EXERCISE REQUIREMENTS: Could you print every entry below exactly as given?

RECORDS SHOWN:

************

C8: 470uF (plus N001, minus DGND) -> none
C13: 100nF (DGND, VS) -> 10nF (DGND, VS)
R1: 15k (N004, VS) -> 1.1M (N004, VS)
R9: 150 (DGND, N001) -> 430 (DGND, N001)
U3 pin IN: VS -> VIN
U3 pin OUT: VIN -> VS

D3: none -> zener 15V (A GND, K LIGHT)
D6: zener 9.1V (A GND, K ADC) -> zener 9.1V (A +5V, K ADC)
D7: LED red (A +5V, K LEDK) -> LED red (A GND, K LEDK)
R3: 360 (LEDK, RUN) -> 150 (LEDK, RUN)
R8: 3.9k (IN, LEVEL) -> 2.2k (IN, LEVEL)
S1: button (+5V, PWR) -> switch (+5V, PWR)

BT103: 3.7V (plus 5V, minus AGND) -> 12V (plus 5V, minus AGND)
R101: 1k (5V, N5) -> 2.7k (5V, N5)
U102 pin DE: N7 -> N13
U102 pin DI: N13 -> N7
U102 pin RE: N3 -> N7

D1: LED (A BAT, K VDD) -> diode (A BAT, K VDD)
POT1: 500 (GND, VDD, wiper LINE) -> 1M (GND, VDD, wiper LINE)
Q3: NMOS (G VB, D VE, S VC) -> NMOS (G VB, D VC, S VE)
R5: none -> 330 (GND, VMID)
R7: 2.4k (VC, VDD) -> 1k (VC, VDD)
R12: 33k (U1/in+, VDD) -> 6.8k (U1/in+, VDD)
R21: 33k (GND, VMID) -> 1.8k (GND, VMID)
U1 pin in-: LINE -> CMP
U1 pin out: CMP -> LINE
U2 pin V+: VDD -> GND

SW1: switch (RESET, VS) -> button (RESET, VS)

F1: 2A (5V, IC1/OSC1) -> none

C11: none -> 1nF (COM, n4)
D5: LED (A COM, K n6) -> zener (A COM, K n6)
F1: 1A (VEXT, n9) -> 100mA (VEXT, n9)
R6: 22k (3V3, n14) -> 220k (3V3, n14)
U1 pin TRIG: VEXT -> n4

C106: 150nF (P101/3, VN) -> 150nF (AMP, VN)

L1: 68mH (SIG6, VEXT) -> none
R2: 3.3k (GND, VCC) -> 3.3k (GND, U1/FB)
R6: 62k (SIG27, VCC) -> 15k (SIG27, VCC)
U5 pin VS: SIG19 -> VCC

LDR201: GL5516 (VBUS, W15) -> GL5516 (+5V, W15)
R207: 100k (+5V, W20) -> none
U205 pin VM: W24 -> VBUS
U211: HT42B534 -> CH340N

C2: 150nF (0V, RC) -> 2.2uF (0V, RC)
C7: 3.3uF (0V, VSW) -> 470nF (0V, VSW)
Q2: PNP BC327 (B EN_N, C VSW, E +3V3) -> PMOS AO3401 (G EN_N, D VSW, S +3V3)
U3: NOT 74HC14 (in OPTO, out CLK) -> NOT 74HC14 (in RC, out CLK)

************

RESPONSE TO THE EXERCISE:
C8: 470uF (plus N001, minus DGND) -> none
C13: 100nF (DGND, VS) -> 10nF (DGND, VS)
R1: 15k (N004, VS) -> 1.1M (N004, VS)
R9: 150 (DGND, N001) -> 430 (DGND, N001)
U3 pin IN: VS -> VIN
U3 pin OUT: VIN -> VS

D3: none -> zener 15V (A GND, K LIGHT)
D6: zener 9.1V (A GND, K ADC) -> zener 9.1V (A +5V, K ADC)
D7: LED red (A +5V, K LEDK) -> LED red (A GND, K LEDK)
R3: 360 (LEDK, RUN) -> 150 (LEDK, RUN)
R8: 3.9k (IN, LEVEL) -> 2.2k (IN, LEVEL)
S1: button (+5V, PWR) -> switch (+5V, PWR)

BT103: 3.7V (plus 5V, minus AGND) -> 12V (plus 5V, minus AGND)
R101: 1k (5V, N5) -> 2.7k (5V, N5)
U102 pin DE: N7 -> N13
U102 pin DI: N13 -> N7
U102 pin RE: N3 -> N7

D1: LED (A BAT, K VDD) -> diode (A BAT, K VDD)
POT1: 500 (GND, VDD, wiper LINE) -> 1M (GND, VDD, wiper LINE)
Q3: NMOS (G VB, D VE, S VC) -> NMOS (G VB, D VC, S VE)
R5: none -> 330 (GND, VMID)
R7: 2.4k (VC, VDD) -> 1k (VC, VDD)
R12: 33k (U1/in+, VDD) -> 6.8k (U1/in+, VDD)
R21: 33k (GND, VMID) -> 1.8k (GND, VMID)
U1 pin in-: LINE -> CMP
U1 pin out: CMP -> LINE
U2 pin V+: VDD -> GND

SW1: switch (RESET, VS) -> button (RESET, VS)

F1: 2A (5V, IC1/OSC1) -> none

C11: none -> 1nF (COM, n4)
D5: LED (A COM, K n6) -> zener (A COM, K n6)
F1: 1A (VEXT, n9) -> 100mA (VEXT, n9)
R6: 22k (3V3, n14) -> 220k (3V3, n14)
U1 pin TRIG: VEXT -> n4

C106: 150nF (P101/3, VN) -> 150nF (AMP, VN)

L1: 68mH (SIG6, VEXT) -> none
R2: 3.3k (GND, VCC) -> 3.3k (GND, U1/FB)
R6: 62k (SIG27, VCC) -> 15k (SIG27, VCC)
U5 pin VS: SIG19 -> VCC

LDR201: GL5516 (VBUS, W15) -> GL5516 (+5V, W15)
R207: 100k (+5V, W20) -> none
U205 pin VM: W24 -> VBUS
U211: HT42B534 -> CH340N

C2: 150nF (0V, RC) -> 2.2uF (0V, RC)
C7: 3.3uF (0V, VSW) -> 470nF (0V, VSW)
Q2: PNP BC327 (B EN_N, C VSW, E +3V3) -> PMOS AO3401 (G EN_N, D VSW, S +3V3)
U3: NOT 74HC14 (in OPTO, out CLK) -> NOT 74HC14 (in RC, out CLK)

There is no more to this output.